Object counting data:
^^^^^^^^^^^^^^^^

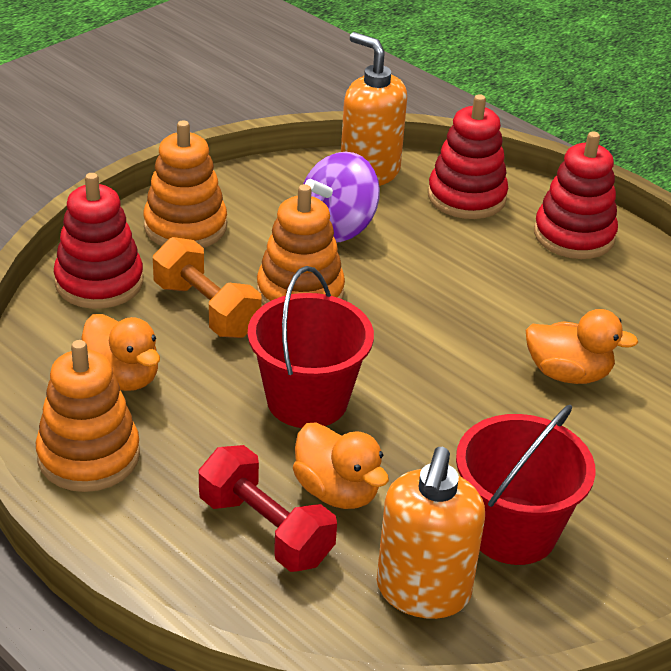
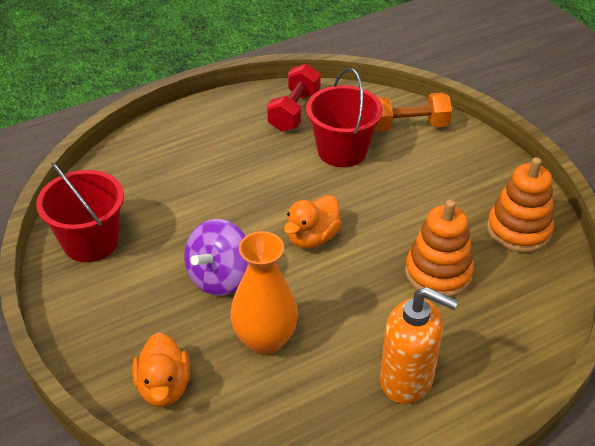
orange duck: 3 -> 2
orange soap dispenser: 2 -> 1
orange stacking toy: 3 -> 2
orange vase: 0 -> 1
red stacking toy: 3 -> 0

^^^^^^^^^^^^^^^^

Retype the records above exactly, leaving every picture out of your copy.

orange duck: 3 -> 2
orange soap dispenser: 2 -> 1
orange stacking toy: 3 -> 2
orange vase: 0 -> 1
red stacking toy: 3 -> 0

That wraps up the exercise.